Return, exactly as written, every line from the first line of the data below through the line that contains "TFT: ST7789 -> ILI9341".

··· RECORDS FOR PROCESSING ···

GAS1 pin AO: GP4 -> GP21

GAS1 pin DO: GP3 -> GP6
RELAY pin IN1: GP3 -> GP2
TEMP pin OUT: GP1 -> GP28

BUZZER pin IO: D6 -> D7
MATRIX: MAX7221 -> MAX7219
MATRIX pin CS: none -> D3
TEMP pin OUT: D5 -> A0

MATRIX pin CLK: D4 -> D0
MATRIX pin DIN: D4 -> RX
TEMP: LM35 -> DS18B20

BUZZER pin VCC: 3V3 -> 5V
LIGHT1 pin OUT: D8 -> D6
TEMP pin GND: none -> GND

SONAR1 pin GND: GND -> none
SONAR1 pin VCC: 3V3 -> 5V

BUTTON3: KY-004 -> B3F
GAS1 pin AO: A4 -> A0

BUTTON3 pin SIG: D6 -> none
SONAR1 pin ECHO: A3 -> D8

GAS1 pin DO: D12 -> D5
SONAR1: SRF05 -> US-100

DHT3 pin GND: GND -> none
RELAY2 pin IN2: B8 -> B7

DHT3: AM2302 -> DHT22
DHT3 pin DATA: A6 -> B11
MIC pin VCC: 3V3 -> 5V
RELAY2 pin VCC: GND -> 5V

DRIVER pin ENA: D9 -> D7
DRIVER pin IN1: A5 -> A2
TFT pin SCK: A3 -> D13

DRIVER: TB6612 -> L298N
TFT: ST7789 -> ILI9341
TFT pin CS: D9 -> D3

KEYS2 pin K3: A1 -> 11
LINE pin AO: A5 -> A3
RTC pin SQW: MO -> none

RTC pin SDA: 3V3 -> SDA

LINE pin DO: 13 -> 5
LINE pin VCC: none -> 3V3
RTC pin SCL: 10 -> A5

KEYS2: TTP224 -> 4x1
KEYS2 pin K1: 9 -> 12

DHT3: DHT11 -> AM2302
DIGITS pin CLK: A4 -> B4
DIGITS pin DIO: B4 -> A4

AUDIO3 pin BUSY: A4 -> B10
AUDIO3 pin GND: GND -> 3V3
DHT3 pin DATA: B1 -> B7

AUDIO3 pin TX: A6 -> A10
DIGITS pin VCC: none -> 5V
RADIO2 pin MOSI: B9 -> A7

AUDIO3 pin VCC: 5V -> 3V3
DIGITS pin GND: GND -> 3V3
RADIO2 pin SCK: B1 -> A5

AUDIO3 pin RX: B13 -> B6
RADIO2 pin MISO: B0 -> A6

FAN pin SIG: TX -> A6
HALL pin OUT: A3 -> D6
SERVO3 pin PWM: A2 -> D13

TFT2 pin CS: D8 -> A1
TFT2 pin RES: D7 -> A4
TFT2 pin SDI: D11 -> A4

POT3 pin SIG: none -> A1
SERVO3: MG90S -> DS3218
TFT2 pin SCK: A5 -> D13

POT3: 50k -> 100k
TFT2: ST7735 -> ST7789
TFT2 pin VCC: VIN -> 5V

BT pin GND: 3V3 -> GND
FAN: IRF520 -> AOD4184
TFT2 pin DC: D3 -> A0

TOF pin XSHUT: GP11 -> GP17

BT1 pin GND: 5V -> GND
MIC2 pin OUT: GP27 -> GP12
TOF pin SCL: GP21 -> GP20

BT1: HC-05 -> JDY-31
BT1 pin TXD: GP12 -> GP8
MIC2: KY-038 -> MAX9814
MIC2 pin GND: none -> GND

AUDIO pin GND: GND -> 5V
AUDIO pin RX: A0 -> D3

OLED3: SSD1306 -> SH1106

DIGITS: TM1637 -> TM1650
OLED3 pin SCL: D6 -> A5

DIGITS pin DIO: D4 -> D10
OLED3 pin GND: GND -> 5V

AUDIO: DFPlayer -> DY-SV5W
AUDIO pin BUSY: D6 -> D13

···

» EXERCISE OUTPUT:
GAS1 pin AO: GP4 -> GP21

GAS1 pin DO: GP3 -> GP6
RELAY pin IN1: GP3 -> GP2
TEMP pin OUT: GP1 -> GP28

BUZZER pin IO: D6 -> D7
MATRIX: MAX7221 -> MAX7219
MATRIX pin CS: none -> D3
TEMP pin OUT: D5 -> A0

MATRIX pin CLK: D4 -> D0
MATRIX pin DIN: D4 -> RX
TEMP: LM35 -> DS18B20

BUZZER pin VCC: 3V3 -> 5V
LIGHT1 pin OUT: D8 -> D6
TEMP pin GND: none -> GND

SONAR1 pin GND: GND -> none
SONAR1 pin VCC: 3V3 -> 5V

BUTTON3: KY-004 -> B3F
GAS1 pin AO: A4 -> A0

BUTTON3 pin SIG: D6 -> none
SONAR1 pin ECHO: A3 -> D8

GAS1 pin DO: D12 -> D5
SONAR1: SRF05 -> US-100

DHT3 pin GND: GND -> none
RELAY2 pin IN2: B8 -> B7

DHT3: AM2302 -> DHT22
DHT3 pin DATA: A6 -> B11
MIC pin VCC: 3V3 -> 5V
RELAY2 pin VCC: GND -> 5V

DRIVER pin ENA: D9 -> D7
DRIVER pin IN1: A5 -> A2
TFT pin SCK: A3 -> D13

DRIVER: TB6612 -> L298N
TFT: ST7789 -> ILI9341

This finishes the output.